== What you will do ==
Return the data below unchanged, without images.

─── Source material ───

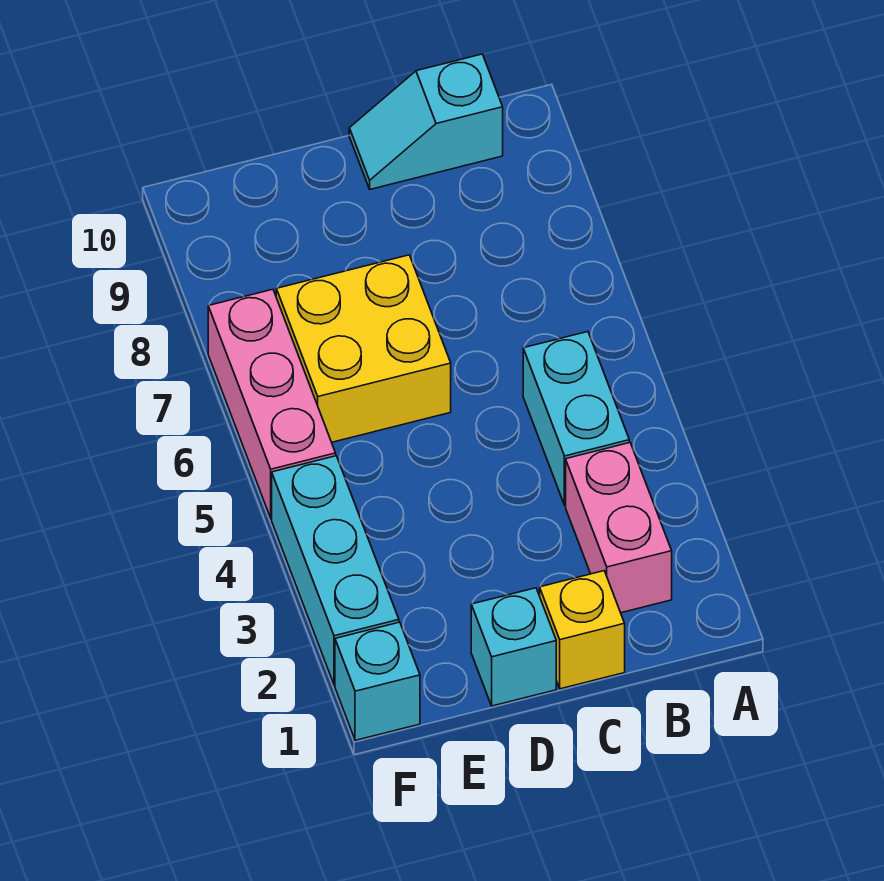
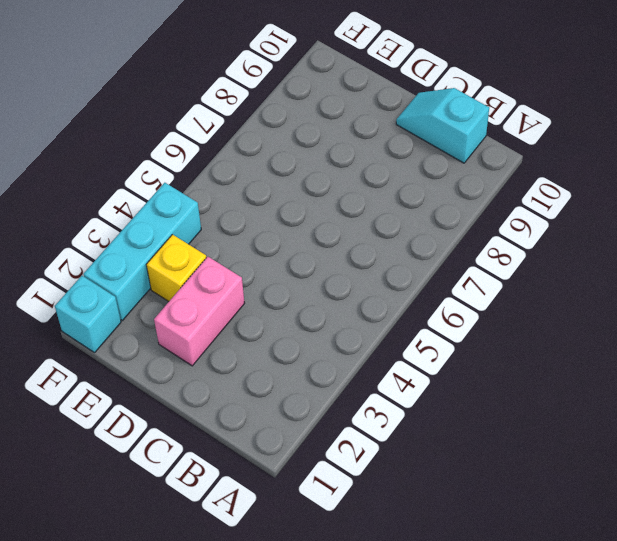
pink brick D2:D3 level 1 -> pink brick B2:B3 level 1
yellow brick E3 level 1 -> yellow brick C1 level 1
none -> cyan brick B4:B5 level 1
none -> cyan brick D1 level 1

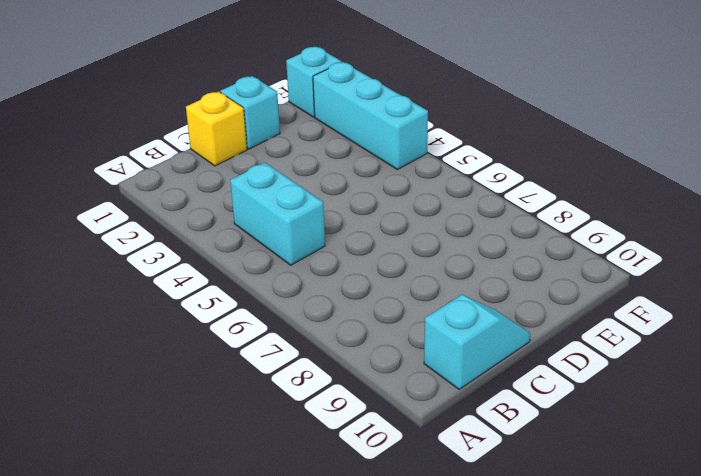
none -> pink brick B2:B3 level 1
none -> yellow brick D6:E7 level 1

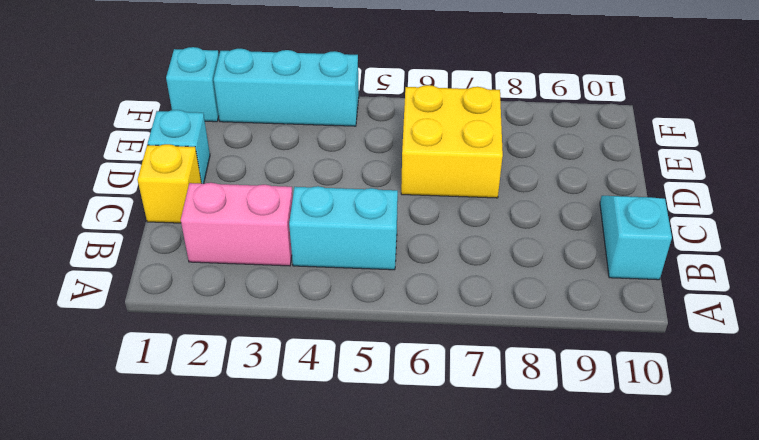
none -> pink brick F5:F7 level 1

───

== Finished exercise ==
pink brick D2:D3 level 1 -> pink brick B2:B3 level 1
yellow brick E3 level 1 -> yellow brick C1 level 1
none -> cyan brick B4:B5 level 1
none -> cyan brick D1 level 1

none -> pink brick B2:B3 level 1
none -> yellow brick D6:E7 level 1

none -> pink brick F5:F7 level 1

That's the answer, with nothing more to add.